(What you need to do) Transcribe, word for word and without additions, each line below from the one containing "purple duck [604,187,743,293]" through the one containing "green ball [913,358,992,433] -> none", both ends included.

-- Supplied information follows --

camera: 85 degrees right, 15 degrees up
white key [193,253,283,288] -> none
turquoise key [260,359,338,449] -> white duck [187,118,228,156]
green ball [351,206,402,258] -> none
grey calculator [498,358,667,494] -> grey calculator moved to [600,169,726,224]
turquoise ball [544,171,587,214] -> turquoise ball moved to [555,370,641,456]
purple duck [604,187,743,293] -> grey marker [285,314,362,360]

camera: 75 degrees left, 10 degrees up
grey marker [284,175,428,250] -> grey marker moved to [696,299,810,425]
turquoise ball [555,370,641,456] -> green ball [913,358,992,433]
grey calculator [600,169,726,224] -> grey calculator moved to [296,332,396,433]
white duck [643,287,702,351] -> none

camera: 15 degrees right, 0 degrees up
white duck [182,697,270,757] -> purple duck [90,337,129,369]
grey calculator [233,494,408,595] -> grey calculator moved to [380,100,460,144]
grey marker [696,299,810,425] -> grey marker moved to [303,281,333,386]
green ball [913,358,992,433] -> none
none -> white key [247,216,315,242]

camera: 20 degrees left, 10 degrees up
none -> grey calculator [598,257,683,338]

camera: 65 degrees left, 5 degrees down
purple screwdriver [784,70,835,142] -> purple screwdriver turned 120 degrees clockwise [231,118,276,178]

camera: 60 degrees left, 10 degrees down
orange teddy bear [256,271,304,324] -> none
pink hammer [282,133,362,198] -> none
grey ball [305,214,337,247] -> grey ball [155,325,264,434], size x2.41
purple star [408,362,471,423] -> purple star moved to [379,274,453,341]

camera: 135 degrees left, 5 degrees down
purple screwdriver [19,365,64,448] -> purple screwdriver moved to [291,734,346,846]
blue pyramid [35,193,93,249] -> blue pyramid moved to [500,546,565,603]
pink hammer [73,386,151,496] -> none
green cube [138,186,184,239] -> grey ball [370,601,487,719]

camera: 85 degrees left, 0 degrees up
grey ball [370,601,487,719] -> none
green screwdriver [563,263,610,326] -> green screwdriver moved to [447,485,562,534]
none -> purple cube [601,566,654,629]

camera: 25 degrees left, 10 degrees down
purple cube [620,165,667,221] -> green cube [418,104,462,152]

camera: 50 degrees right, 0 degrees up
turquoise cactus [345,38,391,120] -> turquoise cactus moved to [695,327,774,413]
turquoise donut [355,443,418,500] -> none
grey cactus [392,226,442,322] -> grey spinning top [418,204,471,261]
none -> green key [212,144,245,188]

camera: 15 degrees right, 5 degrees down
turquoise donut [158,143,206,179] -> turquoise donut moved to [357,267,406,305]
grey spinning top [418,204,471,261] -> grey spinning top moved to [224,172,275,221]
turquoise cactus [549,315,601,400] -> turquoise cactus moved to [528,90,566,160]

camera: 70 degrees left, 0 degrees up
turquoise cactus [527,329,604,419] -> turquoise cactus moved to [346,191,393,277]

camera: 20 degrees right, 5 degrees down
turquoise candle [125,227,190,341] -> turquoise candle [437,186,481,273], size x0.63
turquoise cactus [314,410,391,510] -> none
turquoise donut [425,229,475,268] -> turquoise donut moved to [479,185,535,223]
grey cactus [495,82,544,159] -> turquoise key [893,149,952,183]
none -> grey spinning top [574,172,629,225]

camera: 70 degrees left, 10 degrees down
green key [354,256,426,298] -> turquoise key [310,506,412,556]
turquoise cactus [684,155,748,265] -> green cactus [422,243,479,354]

-- Supplied information concluded --

(Exercise output)
purple duck [604,187,743,293] -> grey marker [285,314,362,360]

camera: 75 degrees left, 10 degrees up
grey marker [284,175,428,250] -> grey marker moved to [696,299,810,425]
turquoise ball [555,370,641,456] -> green ball [913,358,992,433]
grey calculator [600,169,726,224] -> grey calculator moved to [296,332,396,433]
white duck [643,287,702,351] -> none

camera: 15 degrees right, 0 degrees up
white duck [182,697,270,757] -> purple duck [90,337,129,369]
grey calculator [233,494,408,595] -> grey calculator moved to [380,100,460,144]
grey marker [696,299,810,425] -> grey marker moved to [303,281,333,386]
green ball [913,358,992,433] -> none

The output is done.